■ **Materials provided**:
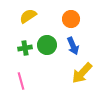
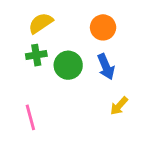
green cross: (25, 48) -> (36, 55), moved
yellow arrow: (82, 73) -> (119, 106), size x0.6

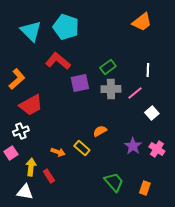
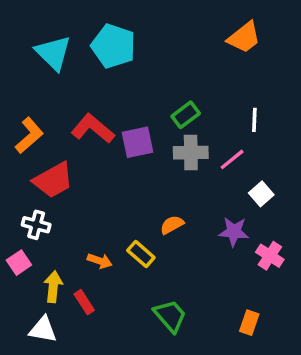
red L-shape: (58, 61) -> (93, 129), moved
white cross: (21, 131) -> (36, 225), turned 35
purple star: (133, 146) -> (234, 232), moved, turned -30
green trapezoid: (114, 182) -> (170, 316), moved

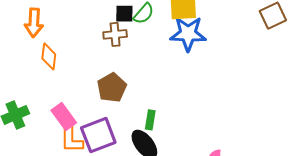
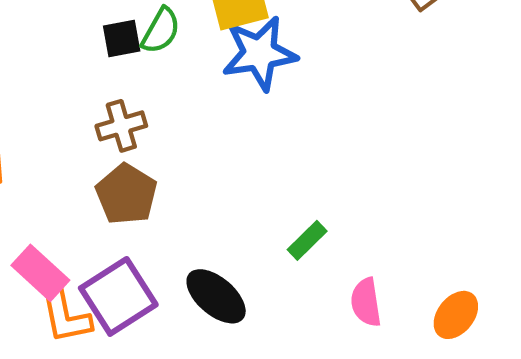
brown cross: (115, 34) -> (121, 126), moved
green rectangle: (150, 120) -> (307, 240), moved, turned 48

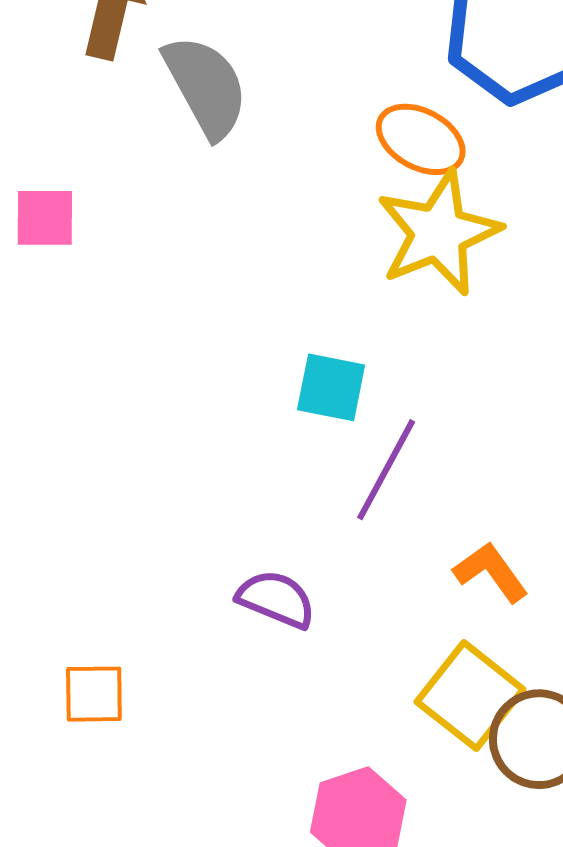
---
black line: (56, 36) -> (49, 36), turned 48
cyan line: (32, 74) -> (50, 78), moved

■ **The problem**: Above, find the line holding "red L-shape: (58, 61) -> (93, 129), moved" and the line holding "green rectangle: (150, 120)". Print exactly those two lines and every line between them, but no pictures.

■ **Exercise response**:
red L-shape: (58, 61) -> (93, 129), moved
white cross: (21, 131) -> (36, 225), turned 35
purple star: (133, 146) -> (234, 232), moved, turned -30
green trapezoid: (114, 182) -> (170, 316), moved

brown cross: (115, 34) -> (121, 126), moved
green rectangle: (150, 120) -> (307, 240), moved, turned 48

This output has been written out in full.